● **Object tracking records**:

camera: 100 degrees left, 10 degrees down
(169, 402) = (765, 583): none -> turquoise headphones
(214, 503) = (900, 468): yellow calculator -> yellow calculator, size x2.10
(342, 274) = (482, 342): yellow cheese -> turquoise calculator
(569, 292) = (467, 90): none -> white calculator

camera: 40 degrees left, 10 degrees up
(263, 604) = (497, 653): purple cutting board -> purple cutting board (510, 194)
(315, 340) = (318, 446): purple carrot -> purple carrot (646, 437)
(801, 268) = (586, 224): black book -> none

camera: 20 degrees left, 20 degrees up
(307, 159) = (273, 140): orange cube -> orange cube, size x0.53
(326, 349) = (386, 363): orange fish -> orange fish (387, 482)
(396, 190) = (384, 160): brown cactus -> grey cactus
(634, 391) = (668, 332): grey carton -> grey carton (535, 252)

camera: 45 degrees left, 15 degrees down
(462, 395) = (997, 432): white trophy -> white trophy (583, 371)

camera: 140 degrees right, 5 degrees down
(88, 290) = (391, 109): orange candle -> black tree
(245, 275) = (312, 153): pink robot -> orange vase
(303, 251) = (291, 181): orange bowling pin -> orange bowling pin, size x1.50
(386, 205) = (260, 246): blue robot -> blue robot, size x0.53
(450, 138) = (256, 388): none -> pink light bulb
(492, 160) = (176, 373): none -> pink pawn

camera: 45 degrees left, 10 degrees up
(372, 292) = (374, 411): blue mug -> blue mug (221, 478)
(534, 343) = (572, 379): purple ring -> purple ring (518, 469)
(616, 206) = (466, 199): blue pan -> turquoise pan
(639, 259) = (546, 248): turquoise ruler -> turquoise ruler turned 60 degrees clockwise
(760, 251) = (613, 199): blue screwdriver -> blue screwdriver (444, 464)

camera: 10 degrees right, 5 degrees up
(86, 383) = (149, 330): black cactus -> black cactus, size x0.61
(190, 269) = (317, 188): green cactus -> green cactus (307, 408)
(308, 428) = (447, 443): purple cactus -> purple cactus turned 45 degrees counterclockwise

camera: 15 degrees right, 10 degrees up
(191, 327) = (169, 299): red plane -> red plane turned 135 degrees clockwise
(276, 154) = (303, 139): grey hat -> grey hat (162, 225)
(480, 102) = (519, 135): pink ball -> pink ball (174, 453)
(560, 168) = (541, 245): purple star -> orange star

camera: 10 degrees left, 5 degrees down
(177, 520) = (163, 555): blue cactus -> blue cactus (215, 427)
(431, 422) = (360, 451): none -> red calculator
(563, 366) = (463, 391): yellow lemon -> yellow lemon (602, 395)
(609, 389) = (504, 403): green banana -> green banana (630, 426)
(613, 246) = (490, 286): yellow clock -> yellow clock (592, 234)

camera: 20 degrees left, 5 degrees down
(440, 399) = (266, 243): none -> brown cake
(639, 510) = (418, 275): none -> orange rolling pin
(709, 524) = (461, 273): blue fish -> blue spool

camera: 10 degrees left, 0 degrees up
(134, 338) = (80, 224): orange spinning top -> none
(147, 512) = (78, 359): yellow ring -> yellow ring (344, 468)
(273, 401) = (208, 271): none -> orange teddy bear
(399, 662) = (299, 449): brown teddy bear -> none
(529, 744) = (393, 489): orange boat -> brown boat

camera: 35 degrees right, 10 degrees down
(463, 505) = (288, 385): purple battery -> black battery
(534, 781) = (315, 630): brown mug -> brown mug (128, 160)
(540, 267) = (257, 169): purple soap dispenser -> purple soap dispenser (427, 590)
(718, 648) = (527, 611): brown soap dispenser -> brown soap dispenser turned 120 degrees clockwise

● **WORK REQUIRED**: Write the whole of the data out again exactly as it stands.

● **RESULT**:
camera: 100 degrees left, 10 degrees down
(169, 402) = (765, 583): none -> turquoise headphones
(214, 503) = (900, 468): yellow calculator -> yellow calculator, size x2.10
(342, 274) = (482, 342): yellow cheese -> turquoise calculator
(569, 292) = (467, 90): none -> white calculator

camera: 40 degrees left, 10 degrees up
(263, 604) = (497, 653): purple cutting board -> purple cutting board (510, 194)
(315, 340) = (318, 446): purple carrot -> purple carrot (646, 437)
(801, 268) = (586, 224): black book -> none

camera: 20 degrees left, 20 degrees up
(307, 159) = (273, 140): orange cube -> orange cube, size x0.53
(326, 349) = (386, 363): orange fish -> orange fish (387, 482)
(396, 190) = (384, 160): brown cactus -> grey cactus
(634, 391) = (668, 332): grey carton -> grey carton (535, 252)

camera: 45 degrees left, 15 degrees down
(462, 395) = (997, 432): white trophy -> white trophy (583, 371)

camera: 140 degrees right, 5 degrees down
(88, 290) = (391, 109): orange candle -> black tree
(245, 275) = (312, 153): pink robot -> orange vase
(303, 251) = (291, 181): orange bowling pin -> orange bowling pin, size x1.50
(386, 205) = (260, 246): blue robot -> blue robot, size x0.53
(450, 138) = (256, 388): none -> pink light bulb
(492, 160) = (176, 373): none -> pink pawn

camera: 45 degrees left, 10 degrees up
(372, 292) = (374, 411): blue mug -> blue mug (221, 478)
(534, 343) = (572, 379): purple ring -> purple ring (518, 469)
(616, 206) = (466, 199): blue pan -> turquoise pan
(639, 259) = (546, 248): turquoise ruler -> turquoise ruler turned 60 degrees clockwise
(760, 251) = (613, 199): blue screwdriver -> blue screwdriver (444, 464)

camera: 10 degrees right, 5 degrees up
(86, 383) = (149, 330): black cactus -> black cactus, size x0.61
(190, 269) = (317, 188): green cactus -> green cactus (307, 408)
(308, 428) = (447, 443): purple cactus -> purple cactus turned 45 degrees counterclockwise

camera: 15 degrees right, 10 degrees up
(191, 327) = (169, 299): red plane -> red plane turned 135 degrees clockwise
(276, 154) = (303, 139): grey hat -> grey hat (162, 225)
(480, 102) = (519, 135): pink ball -> pink ball (174, 453)
(560, 168) = (541, 245): purple star -> orange star

camera: 10 degrees left, 5 degrees down
(177, 520) = (163, 555): blue cactus -> blue cactus (215, 427)
(431, 422) = (360, 451): none -> red calculator
(563, 366) = (463, 391): yellow lemon -> yellow lemon (602, 395)
(609, 389) = (504, 403): green banana -> green banana (630, 426)
(613, 246) = (490, 286): yellow clock -> yellow clock (592, 234)

camera: 20 degrees left, 5 degrees down
(440, 399) = (266, 243): none -> brown cake
(639, 510) = (418, 275): none -> orange rolling pin
(709, 524) = (461, 273): blue fish -> blue spool

camera: 10 degrees left, 0 degrees up
(134, 338) = (80, 224): orange spinning top -> none
(147, 512) = (78, 359): yellow ring -> yellow ring (344, 468)
(273, 401) = (208, 271): none -> orange teddy bear
(399, 662) = (299, 449): brown teddy bear -> none
(529, 744) = (393, 489): orange boat -> brown boat

camera: 35 degrees right, 10 degrees down
(463, 505) = (288, 385): purple battery -> black battery
(534, 781) = (315, 630): brown mug -> brown mug (128, 160)
(540, 267) = (257, 169): purple soap dispenser -> purple soap dispenser (427, 590)
(718, 648) = (527, 611): brown soap dispenser -> brown soap dispenser turned 120 degrees clockwise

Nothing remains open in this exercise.